Coordinate pair lists:

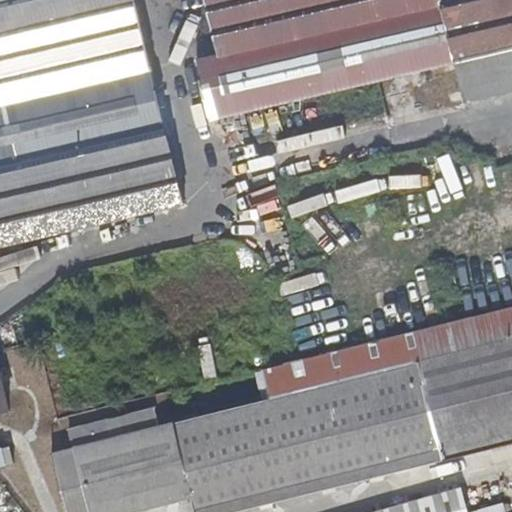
[(135,0),(0,0),(0,247),(183,205),(135,0)]
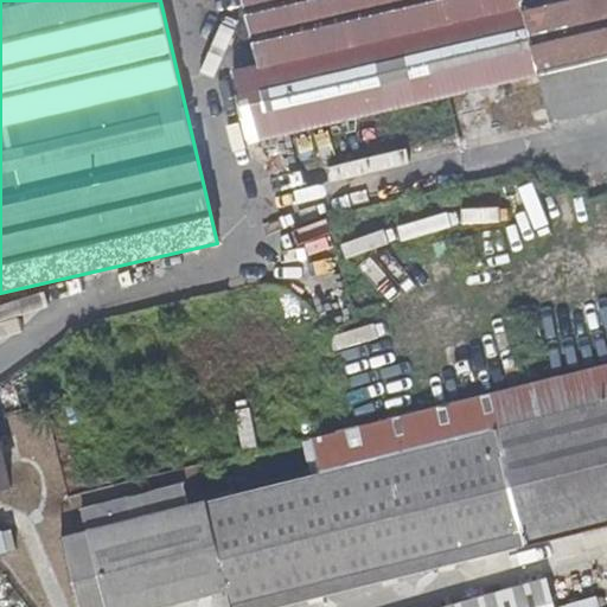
[(606,58),(606,0),(246,0),(261,68),(234,74),(249,142),(538,75),(606,58)]
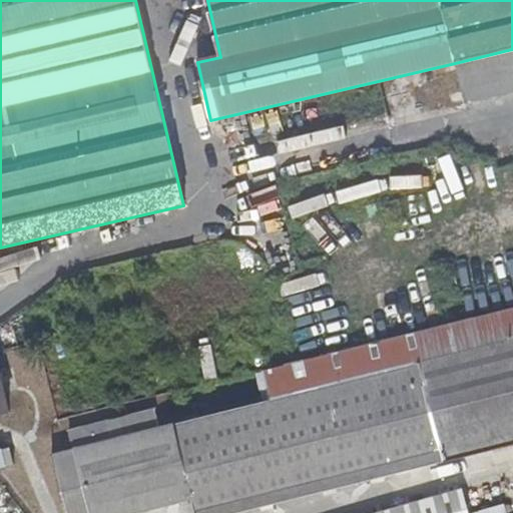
[(512,49),(455,63),(464,102),(512,90),(512,49)]
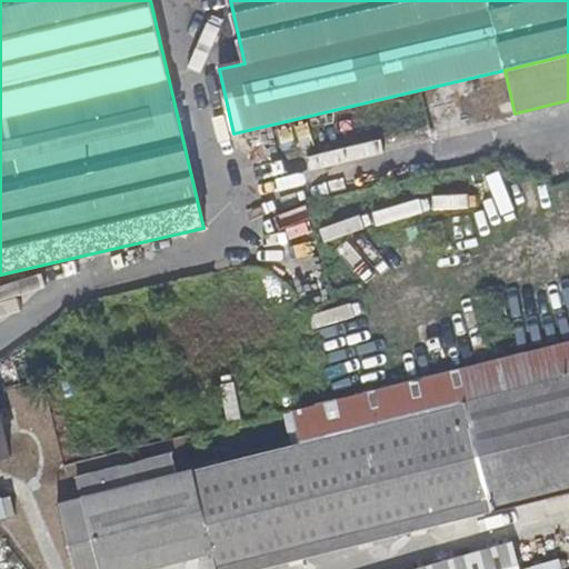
[(568,339),(288,409),(296,445),(192,470),(213,553),(216,568),(265,568),(568,492),(568,339)]
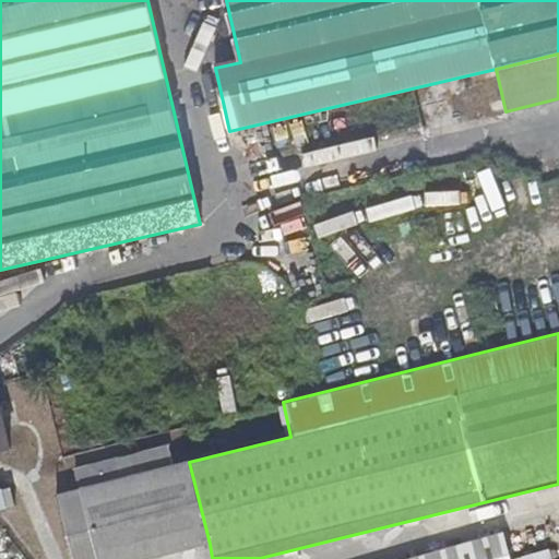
[(212,378),(217,415),(235,412),(228,376),(212,378)]
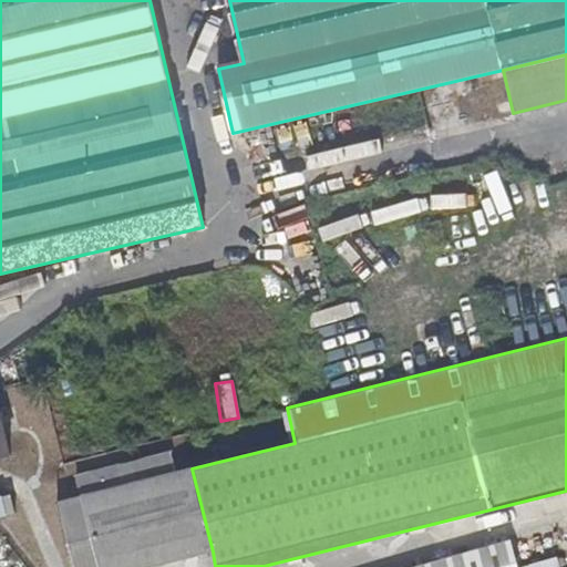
[(37,450),(41,470),(54,466),(49,441),(34,444),(37,450)]
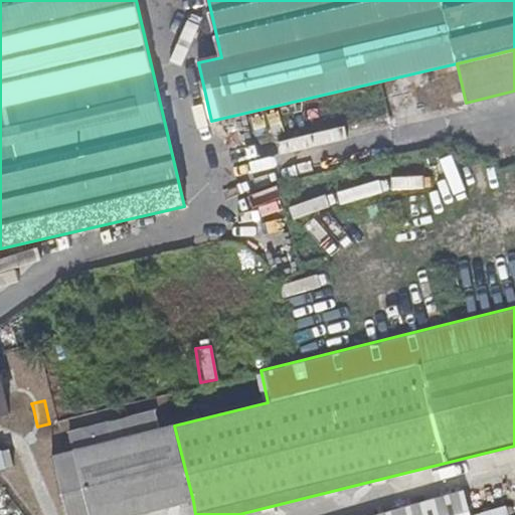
[(7,414),(11,434),(37,426),(33,408),(7,414)]
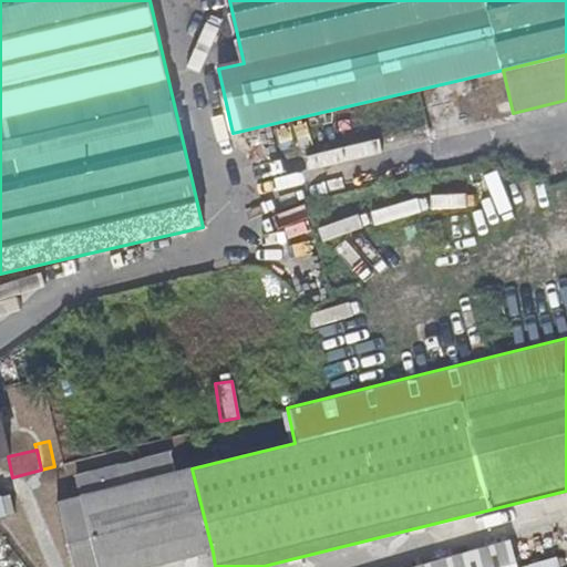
[(99,566),(151,566),(213,552),(192,468),(82,496),(91,537),(99,566)]
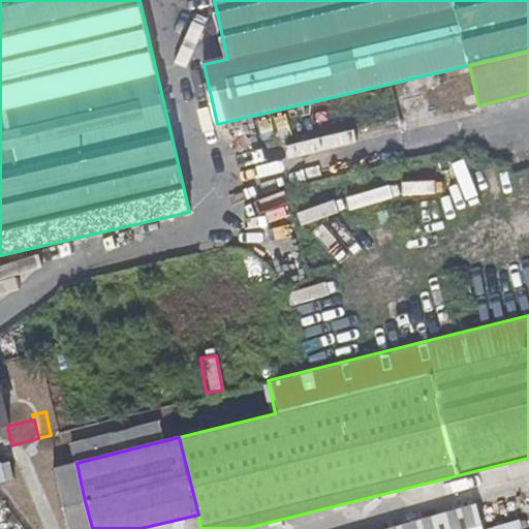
[(493,528),(485,500),(385,528),(493,528)]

Action item -
If a record holds a picture, leave the picture out, but repeat every line exactly.

Result of the exercise -
[(135,0),(0,0),(0,247),(183,205),(135,0)]
[(606,58),(606,0),(246,0),(261,68),(234,74),(249,142),(538,75),(606,58)]
[(512,49),(455,63),(464,102),(512,90),(512,49)]
[(568,339),(288,409),(296,445),(192,470),(213,553),(216,568),(265,568),(568,492),(568,339)]
[(212,378),(217,415),(235,412),(228,376),(212,378)]
[(37,450),(41,470),(54,466),(49,441),(34,444),(37,450)]
[(7,414),(11,434),(37,426),(33,408),(7,414)]
[(99,566),(151,566),(213,552),(192,468),(82,496),(91,537),(99,566)]
[(493,528),(485,500),(385,528),(493,528)]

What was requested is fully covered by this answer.